§ **Entries supplied**:
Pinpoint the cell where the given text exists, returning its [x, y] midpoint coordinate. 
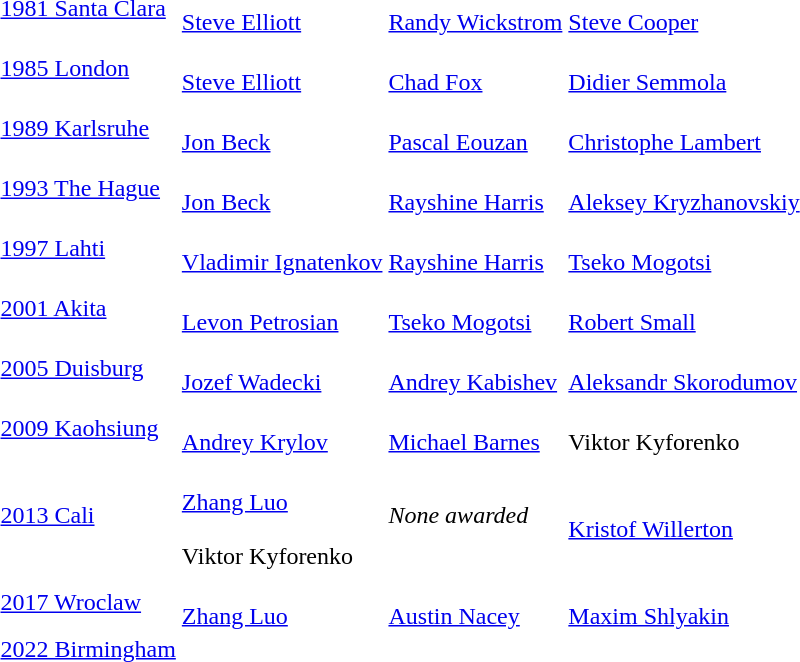
Austin Nacey [476, 602]
None awarded [476, 516]
Andrey Krylov [282, 428]
Michael Barnes [476, 428]
Jozef Wadecki [282, 368]
Steve Elliott [282, 68]
Tseko Mogotsi [476, 308]
Andrey Kabishev [476, 368]
Zhang Luo Viktor Kyforenko [282, 516]
Zhang Luo [282, 602]
Levon Petrosian [282, 308]
Vladimir Ignatenkov [282, 248]
Chad Fox [476, 68]
Pascal Eouzan [476, 128]
Return (X, Y) of the center of cell containing provided text 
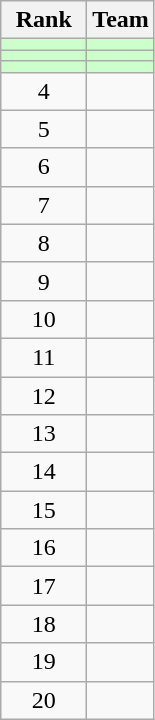
15 (44, 510)
16 (44, 548)
17 (44, 586)
9 (44, 281)
11 (44, 357)
13 (44, 434)
10 (44, 319)
20 (44, 700)
6 (44, 167)
14 (44, 472)
8 (44, 243)
5 (44, 129)
Rank (44, 20)
7 (44, 205)
4 (44, 91)
12 (44, 395)
18 (44, 624)
19 (44, 662)
Team (121, 20)
Capture the cell that displays the provided text and extract its (X, Y) central coordinate. 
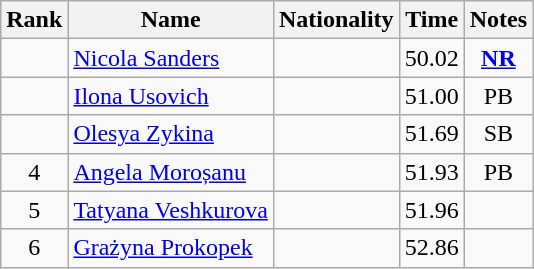
Tatyana Veshkurova (171, 210)
Nationality (336, 20)
NR (498, 58)
Rank (34, 20)
Nicola Sanders (171, 58)
6 (34, 248)
Angela Moroșanu (171, 172)
51.96 (432, 210)
51.69 (432, 134)
5 (34, 210)
50.02 (432, 58)
Name (171, 20)
Notes (498, 20)
SB (498, 134)
Grażyna Prokopek (171, 248)
51.00 (432, 96)
Ilona Usovich (171, 96)
Time (432, 20)
Olesya Zykina (171, 134)
51.93 (432, 172)
4 (34, 172)
52.86 (432, 248)
Detect which cell encompasses the target text, then output its [x, y] center coordinate. 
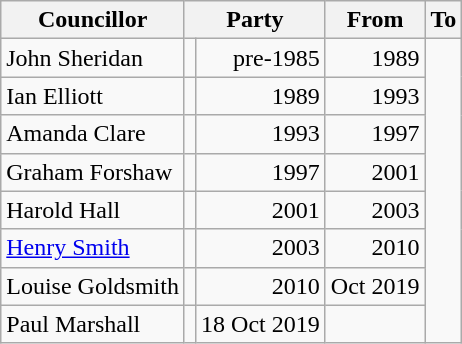
Harold Hall [93, 210]
Paul Marshall [93, 324]
pre-1985 [261, 58]
Amanda Clare [93, 134]
Oct 2019 [375, 286]
To [444, 20]
From [375, 20]
Councillor [93, 20]
Graham Forshaw [93, 172]
John Sheridan [93, 58]
Ian Elliott [93, 96]
Louise Goldsmith [93, 286]
Party [254, 20]
Henry Smith [93, 248]
18 Oct 2019 [261, 324]
Locate the cell with the specified text and output its (X, Y) center coordinate. 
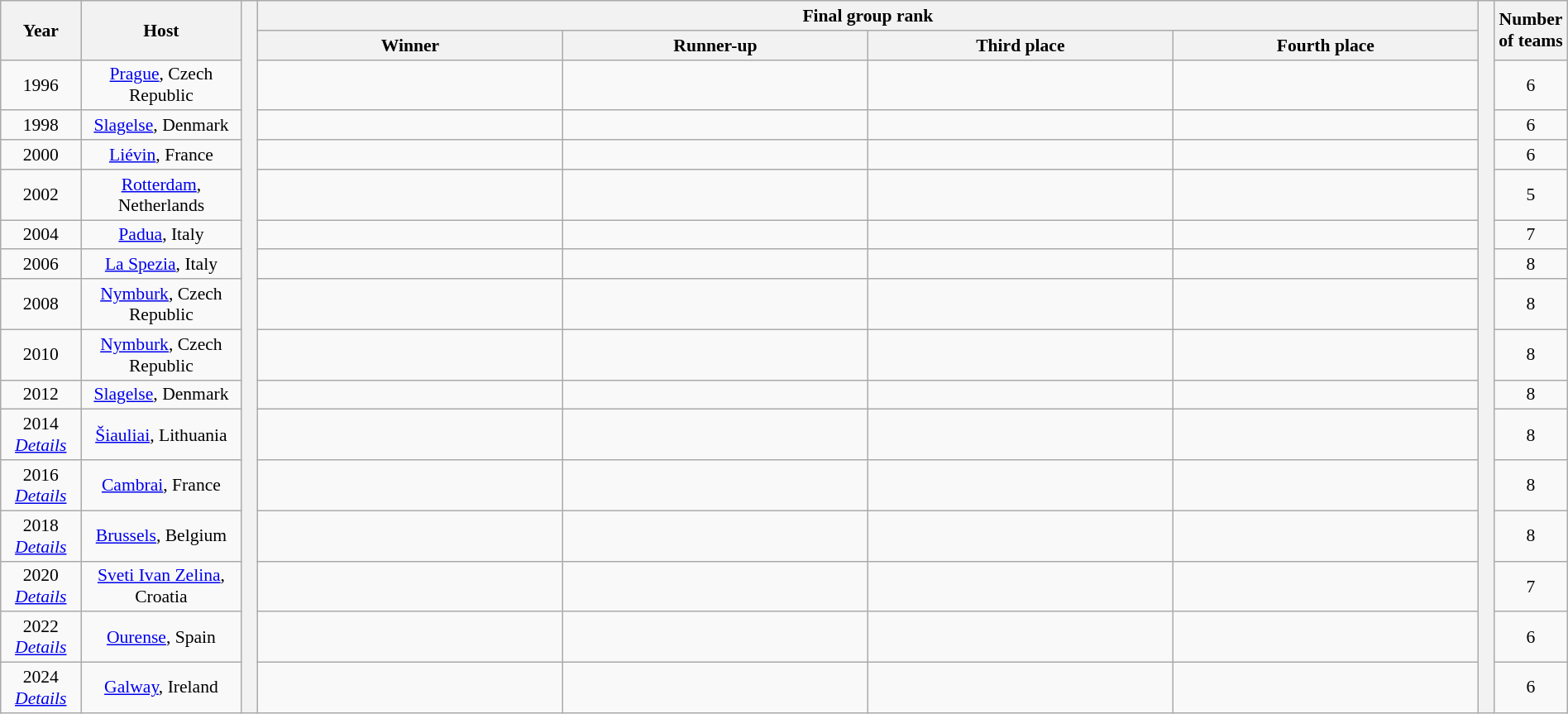
5 (1531, 195)
2024Details (41, 688)
2006 (41, 265)
1998 (41, 126)
2018Details (41, 536)
2012 (41, 394)
Year (41, 30)
2014Details (41, 435)
Sveti Ivan Zelina, Croatia (161, 586)
Galway, Ireland (161, 688)
Fourth place (1325, 45)
Final group rank (868, 16)
Padua, Italy (161, 235)
Brussels, Belgium (161, 536)
Runner-up (715, 45)
Rotterdam, Netherlands (161, 195)
Liévin, France (161, 155)
2016Details (41, 485)
Ourense, Spain (161, 637)
2004 (41, 235)
2022Details (41, 637)
Host (161, 30)
Šiauliai, Lithuania (161, 435)
2008 (41, 304)
Prague, Czech Republic (161, 84)
2000 (41, 155)
Number of teams (1531, 30)
2010 (41, 354)
1996 (41, 84)
2002 (41, 195)
2020Details (41, 586)
Winner (410, 45)
La Spezia, Italy (161, 265)
Third place (1021, 45)
Cambrai, France (161, 485)
Return (x, y) of the center of cell containing provided text 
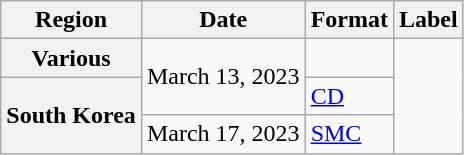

§ **What is required**:
Reproduce every line of the material above verbatim, leaving out the pictures.

§ **Written answer**:
Pinpoint the cell where the given text exists, returning its [x, y] midpoint coordinate. 
Austin Nacey [476, 602]
None awarded [476, 516]
Andrey Krylov [282, 428]
Michael Barnes [476, 428]
Jozef Wadecki [282, 368]
Steve Elliott [282, 68]
Tseko Mogotsi [476, 308]
Andrey Kabishev [476, 368]
Zhang Luo Viktor Kyforenko [282, 516]
Zhang Luo [282, 602]
Levon Petrosian [282, 308]
Vladimir Ignatenkov [282, 248]
Chad Fox [476, 68]
Pascal Eouzan [476, 128]
Return (X, Y) of the center of cell containing provided text 
15 (44, 510)
16 (44, 548)
17 (44, 586)
9 (44, 281)
11 (44, 357)
13 (44, 434)
10 (44, 319)
20 (44, 700)
6 (44, 167)
14 (44, 472)
8 (44, 243)
5 (44, 129)
Rank (44, 20)
7 (44, 205)
4 (44, 91)
12 (44, 395)
18 (44, 624)
19 (44, 662)
Team (121, 20)
Capture the cell that displays the provided text and extract its (X, Y) central coordinate. 
Tatyana Veshkurova (171, 210)
Nationality (336, 20)
NR (498, 58)
Rank (34, 20)
Nicola Sanders (171, 58)
6 (34, 248)
Angela Moroșanu (171, 172)
51.96 (432, 210)
51.69 (432, 134)
5 (34, 210)
50.02 (432, 58)
Name (171, 20)
Notes (498, 20)
SB (498, 134)
Grażyna Prokopek (171, 248)
51.00 (432, 96)
Ilona Usovich (171, 96)
Time (432, 20)
Olesya Zykina (171, 134)
51.93 (432, 172)
4 (34, 172)
52.86 (432, 248)
Detect which cell encompasses the target text, then output its [x, y] center coordinate. 
Harold Hall [93, 210]
Paul Marshall [93, 324]
pre-1985 [261, 58]
Amanda Clare [93, 134]
Oct 2019 [375, 286]
To [444, 20]
From [375, 20]
Councillor [93, 20]
Graham Forshaw [93, 172]
John Sheridan [93, 58]
Ian Elliott [93, 96]
Louise Goldsmith [93, 286]
Party [254, 20]
Henry Smith [93, 248]
18 Oct 2019 [261, 324]
Locate the cell with the specified text and output its (X, Y) center coordinate. 
5 (1531, 195)
2024Details (41, 688)
2006 (41, 265)
1998 (41, 126)
2018Details (41, 536)
2012 (41, 394)
Year (41, 30)
2014Details (41, 435)
Sveti Ivan Zelina, Croatia (161, 586)
Galway, Ireland (161, 688)
Fourth place (1325, 45)
Final group rank (868, 16)
Padua, Italy (161, 235)
Brussels, Belgium (161, 536)
Runner-up (715, 45)
Rotterdam, Netherlands (161, 195)
Liévin, France (161, 155)
2016Details (41, 485)
Ourense, Spain (161, 637)
2004 (41, 235)
2022Details (41, 637)
Host (161, 30)
Šiauliai, Lithuania (161, 435)
2008 (41, 304)
Prague, Czech Republic (161, 84)
2000 (41, 155)
Number of teams (1531, 30)
2010 (41, 354)
1996 (41, 84)
2002 (41, 195)
2020Details (41, 586)
Winner (410, 45)
La Spezia, Italy (161, 265)
Third place (1021, 45)
Cambrai, France (161, 485)
Return (x, y) of the center of cell containing provided text 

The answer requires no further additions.